Extracted data >>
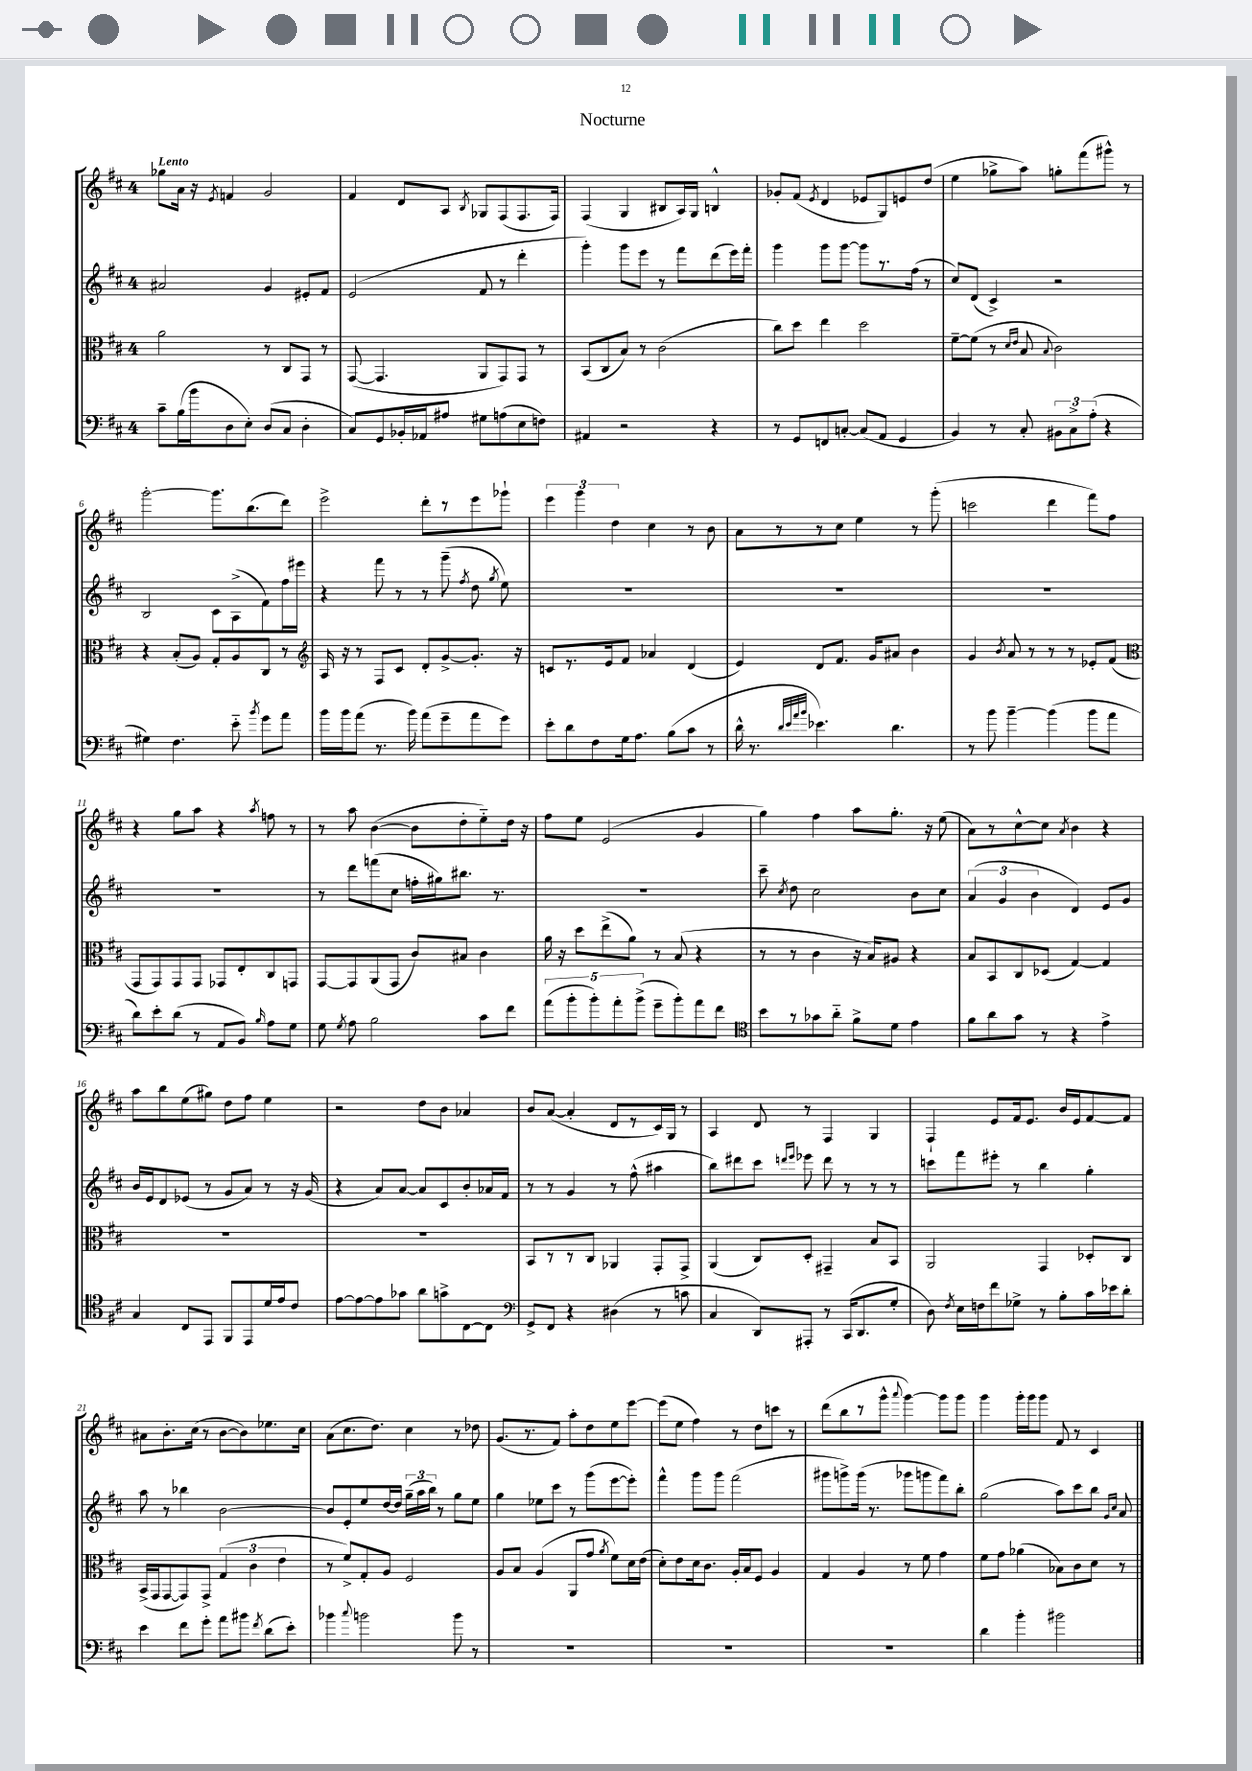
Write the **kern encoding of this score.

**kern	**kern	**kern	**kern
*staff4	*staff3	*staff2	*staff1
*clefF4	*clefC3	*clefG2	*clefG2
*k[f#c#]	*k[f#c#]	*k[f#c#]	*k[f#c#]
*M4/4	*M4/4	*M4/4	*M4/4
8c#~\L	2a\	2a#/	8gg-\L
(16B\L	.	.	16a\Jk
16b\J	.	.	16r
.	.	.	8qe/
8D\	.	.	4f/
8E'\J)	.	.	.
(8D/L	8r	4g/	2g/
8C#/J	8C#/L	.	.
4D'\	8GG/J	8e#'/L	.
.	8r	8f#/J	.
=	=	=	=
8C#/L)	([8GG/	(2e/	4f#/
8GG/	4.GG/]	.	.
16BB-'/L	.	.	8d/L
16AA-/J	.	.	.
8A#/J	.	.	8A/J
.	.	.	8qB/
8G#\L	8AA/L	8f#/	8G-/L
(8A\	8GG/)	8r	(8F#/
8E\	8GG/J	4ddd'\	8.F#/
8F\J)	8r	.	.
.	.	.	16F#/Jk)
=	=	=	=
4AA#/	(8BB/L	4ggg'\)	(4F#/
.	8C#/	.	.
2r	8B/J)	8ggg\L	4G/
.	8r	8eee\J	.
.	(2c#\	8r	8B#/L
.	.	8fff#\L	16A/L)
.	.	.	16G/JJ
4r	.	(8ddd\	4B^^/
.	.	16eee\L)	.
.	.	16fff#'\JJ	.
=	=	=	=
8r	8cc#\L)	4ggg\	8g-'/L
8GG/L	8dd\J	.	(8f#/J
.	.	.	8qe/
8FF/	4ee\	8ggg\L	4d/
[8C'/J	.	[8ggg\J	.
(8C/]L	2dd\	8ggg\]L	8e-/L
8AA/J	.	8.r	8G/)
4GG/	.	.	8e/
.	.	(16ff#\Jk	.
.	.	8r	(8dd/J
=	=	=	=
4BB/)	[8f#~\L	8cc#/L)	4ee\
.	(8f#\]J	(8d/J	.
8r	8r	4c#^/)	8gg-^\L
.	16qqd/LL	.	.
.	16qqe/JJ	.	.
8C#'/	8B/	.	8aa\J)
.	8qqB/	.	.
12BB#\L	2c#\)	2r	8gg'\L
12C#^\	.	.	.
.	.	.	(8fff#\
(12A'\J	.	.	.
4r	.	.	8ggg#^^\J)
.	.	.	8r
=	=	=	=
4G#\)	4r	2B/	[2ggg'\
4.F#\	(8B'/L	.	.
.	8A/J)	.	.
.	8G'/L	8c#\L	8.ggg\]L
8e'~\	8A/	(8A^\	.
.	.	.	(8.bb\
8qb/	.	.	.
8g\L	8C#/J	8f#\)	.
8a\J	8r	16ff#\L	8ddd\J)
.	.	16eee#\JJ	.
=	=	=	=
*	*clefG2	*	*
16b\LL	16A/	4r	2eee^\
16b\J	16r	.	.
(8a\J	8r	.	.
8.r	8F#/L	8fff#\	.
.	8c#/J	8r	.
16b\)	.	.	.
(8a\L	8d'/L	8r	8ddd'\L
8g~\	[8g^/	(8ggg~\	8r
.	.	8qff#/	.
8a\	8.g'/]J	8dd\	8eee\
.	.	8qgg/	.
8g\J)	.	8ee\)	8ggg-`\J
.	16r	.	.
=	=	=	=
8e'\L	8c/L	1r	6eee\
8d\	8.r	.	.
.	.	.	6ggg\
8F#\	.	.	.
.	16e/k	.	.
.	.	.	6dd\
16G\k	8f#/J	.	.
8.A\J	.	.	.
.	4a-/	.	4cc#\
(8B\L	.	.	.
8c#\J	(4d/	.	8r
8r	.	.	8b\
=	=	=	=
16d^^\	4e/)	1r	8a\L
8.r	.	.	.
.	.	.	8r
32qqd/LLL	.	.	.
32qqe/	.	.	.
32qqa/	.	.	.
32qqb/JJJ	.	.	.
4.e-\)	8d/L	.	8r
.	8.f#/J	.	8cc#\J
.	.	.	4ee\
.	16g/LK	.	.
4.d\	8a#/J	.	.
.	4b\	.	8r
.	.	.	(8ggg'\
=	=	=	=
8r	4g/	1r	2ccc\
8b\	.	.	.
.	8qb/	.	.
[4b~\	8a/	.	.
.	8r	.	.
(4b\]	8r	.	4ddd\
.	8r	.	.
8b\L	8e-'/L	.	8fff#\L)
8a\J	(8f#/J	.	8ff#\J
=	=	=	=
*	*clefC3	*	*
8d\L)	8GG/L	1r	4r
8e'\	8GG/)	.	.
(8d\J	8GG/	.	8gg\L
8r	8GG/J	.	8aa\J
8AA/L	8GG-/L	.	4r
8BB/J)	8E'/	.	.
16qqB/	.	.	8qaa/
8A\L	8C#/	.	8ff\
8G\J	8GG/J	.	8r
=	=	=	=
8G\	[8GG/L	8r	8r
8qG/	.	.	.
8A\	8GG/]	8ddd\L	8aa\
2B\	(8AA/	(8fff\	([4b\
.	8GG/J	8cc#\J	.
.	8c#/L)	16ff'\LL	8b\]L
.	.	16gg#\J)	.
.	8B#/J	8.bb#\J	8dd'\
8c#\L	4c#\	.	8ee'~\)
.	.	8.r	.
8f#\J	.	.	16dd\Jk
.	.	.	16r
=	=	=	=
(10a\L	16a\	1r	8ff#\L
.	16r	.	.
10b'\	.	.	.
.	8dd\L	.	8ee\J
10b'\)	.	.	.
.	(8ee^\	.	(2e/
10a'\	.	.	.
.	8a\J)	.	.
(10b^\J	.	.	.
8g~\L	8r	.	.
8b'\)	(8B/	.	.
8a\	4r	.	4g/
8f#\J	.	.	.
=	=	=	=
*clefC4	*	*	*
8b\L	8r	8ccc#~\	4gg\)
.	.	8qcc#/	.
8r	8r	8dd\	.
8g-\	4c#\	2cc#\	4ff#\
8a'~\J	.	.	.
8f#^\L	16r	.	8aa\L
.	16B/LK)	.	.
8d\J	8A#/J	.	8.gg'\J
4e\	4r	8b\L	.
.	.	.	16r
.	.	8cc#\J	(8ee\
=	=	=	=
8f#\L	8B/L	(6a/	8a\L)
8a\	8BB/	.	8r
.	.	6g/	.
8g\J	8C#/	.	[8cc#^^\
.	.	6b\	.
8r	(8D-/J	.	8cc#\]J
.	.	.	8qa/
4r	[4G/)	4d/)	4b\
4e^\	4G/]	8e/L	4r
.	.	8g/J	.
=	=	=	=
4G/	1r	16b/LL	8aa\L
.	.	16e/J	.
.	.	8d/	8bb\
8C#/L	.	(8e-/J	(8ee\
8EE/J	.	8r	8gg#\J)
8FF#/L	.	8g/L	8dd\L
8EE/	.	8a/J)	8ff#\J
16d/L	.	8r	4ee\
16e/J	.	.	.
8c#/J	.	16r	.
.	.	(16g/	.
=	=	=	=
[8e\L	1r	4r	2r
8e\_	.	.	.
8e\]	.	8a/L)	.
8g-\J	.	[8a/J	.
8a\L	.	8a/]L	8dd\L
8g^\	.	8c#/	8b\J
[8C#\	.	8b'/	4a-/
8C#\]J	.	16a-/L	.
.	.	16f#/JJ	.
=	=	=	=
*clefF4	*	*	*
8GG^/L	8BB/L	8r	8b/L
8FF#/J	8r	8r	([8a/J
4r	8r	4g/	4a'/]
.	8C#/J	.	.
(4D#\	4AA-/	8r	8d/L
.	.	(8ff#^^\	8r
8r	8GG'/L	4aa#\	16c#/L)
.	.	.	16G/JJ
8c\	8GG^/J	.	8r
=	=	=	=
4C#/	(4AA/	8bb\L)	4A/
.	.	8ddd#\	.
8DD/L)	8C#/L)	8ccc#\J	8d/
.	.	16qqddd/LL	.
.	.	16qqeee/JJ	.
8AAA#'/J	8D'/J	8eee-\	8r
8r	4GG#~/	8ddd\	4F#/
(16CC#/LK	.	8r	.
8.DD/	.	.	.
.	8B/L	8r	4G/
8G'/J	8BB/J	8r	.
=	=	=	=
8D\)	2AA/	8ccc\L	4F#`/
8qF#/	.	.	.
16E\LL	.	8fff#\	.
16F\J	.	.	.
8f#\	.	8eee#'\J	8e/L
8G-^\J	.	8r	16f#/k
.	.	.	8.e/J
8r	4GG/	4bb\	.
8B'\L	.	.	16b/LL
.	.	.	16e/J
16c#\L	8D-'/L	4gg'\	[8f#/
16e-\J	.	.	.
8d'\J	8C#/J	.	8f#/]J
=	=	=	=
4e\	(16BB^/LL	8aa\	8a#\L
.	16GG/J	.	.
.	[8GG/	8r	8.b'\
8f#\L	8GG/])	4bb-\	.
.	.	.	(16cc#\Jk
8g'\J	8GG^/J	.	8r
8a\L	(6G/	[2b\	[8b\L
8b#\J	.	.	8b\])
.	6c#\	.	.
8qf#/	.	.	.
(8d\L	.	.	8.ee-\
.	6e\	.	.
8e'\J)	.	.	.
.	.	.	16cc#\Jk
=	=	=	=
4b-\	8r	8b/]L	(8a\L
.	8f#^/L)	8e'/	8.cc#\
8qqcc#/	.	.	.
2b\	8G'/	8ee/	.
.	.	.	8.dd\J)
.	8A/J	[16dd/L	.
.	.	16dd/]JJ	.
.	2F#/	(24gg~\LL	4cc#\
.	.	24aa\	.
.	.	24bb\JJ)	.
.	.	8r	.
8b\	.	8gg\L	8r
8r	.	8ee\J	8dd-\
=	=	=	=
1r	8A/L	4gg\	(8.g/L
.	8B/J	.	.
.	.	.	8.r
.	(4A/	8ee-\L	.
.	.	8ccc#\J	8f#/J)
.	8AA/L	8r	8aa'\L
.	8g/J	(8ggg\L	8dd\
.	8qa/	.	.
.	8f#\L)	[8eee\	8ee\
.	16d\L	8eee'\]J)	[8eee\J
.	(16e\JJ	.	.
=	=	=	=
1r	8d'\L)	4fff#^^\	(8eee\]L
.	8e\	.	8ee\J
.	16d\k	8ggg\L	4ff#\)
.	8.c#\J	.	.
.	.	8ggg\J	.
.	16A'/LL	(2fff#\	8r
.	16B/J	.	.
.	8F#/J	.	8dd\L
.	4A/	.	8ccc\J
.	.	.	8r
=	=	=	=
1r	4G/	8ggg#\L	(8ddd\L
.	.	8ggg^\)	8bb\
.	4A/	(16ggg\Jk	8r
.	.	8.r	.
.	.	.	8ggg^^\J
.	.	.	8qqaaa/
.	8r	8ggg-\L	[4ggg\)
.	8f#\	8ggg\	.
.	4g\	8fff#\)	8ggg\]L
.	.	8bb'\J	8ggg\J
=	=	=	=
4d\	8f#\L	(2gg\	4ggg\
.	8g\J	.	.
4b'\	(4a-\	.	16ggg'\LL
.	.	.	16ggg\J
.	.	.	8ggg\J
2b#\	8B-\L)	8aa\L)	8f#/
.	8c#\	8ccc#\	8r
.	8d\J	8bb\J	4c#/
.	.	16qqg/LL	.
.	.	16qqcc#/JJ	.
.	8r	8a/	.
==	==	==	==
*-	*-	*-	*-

What you are asked to do >> Count the lines in the items above that contain the string "kern". Give only the number.

Output for this exercise >> 2